:: Exercise aim ::
Please format the data below as a numbered list, skipping any blank lines and leaving the pictures out of your answer.

— START OF Records supplied —

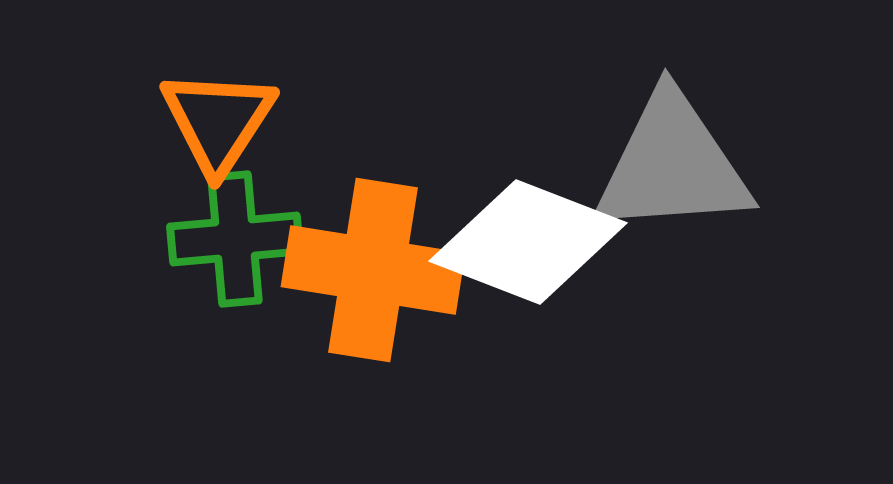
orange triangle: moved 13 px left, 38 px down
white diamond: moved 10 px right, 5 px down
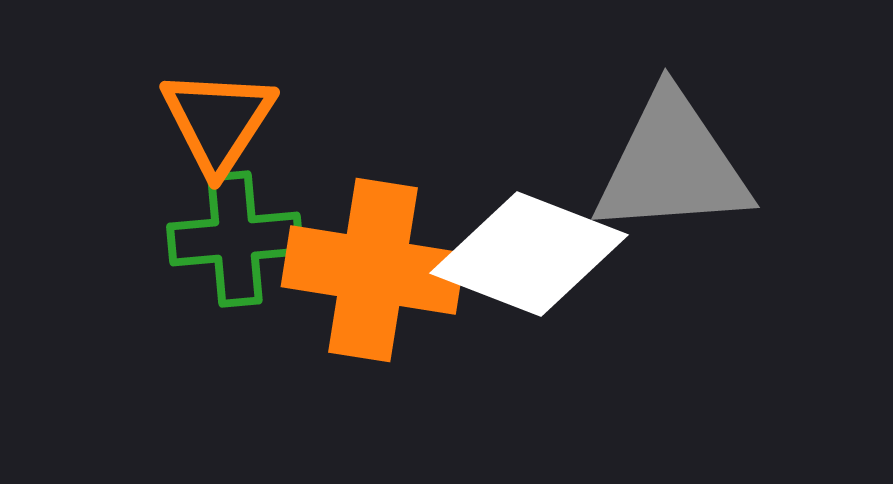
white diamond: moved 1 px right, 12 px down
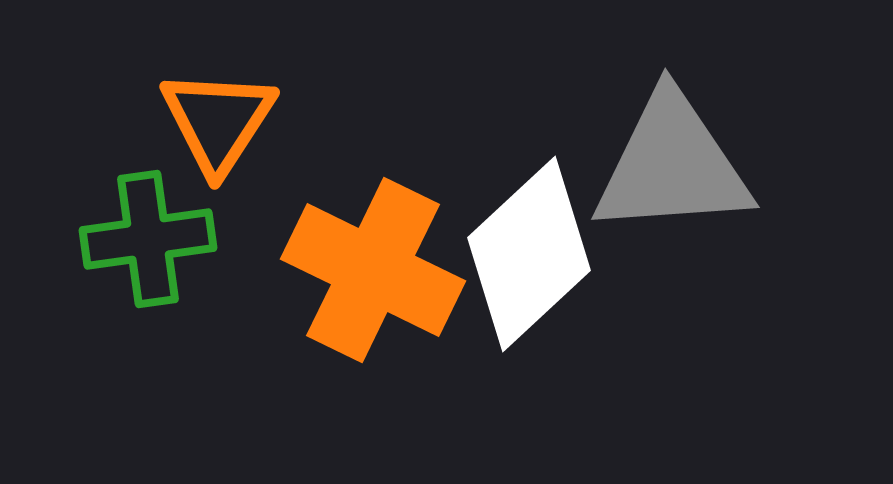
green cross: moved 87 px left; rotated 3 degrees counterclockwise
white diamond: rotated 64 degrees counterclockwise
orange cross: rotated 17 degrees clockwise
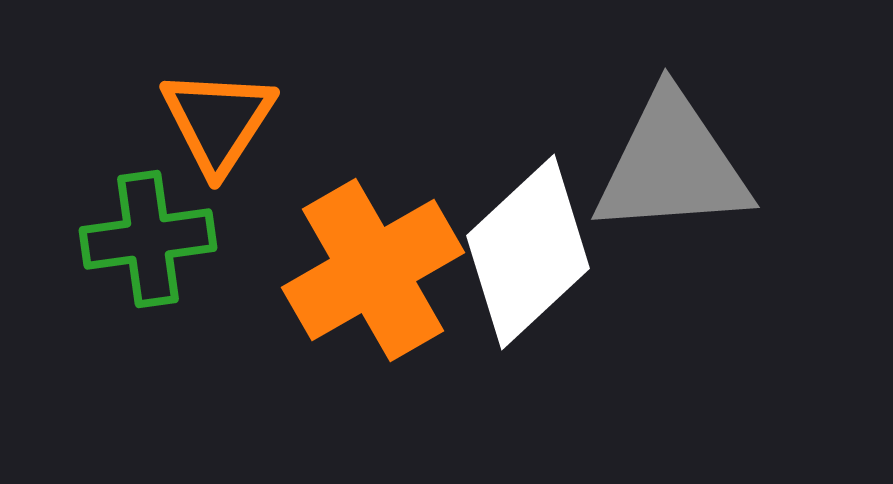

— END OF Records supplied —

:: Correct answer ::
1. orange triangle: moved 13 px left, 38 px down
2. white diamond: moved 10 px right, 5 px down
3. white diamond: moved 1 px right, 12 px down
4. green cross: moved 87 px left; rotated 3 degrees counterclockwise
5. white diamond: rotated 64 degrees counterclockwise
6. orange cross: rotated 17 degrees clockwise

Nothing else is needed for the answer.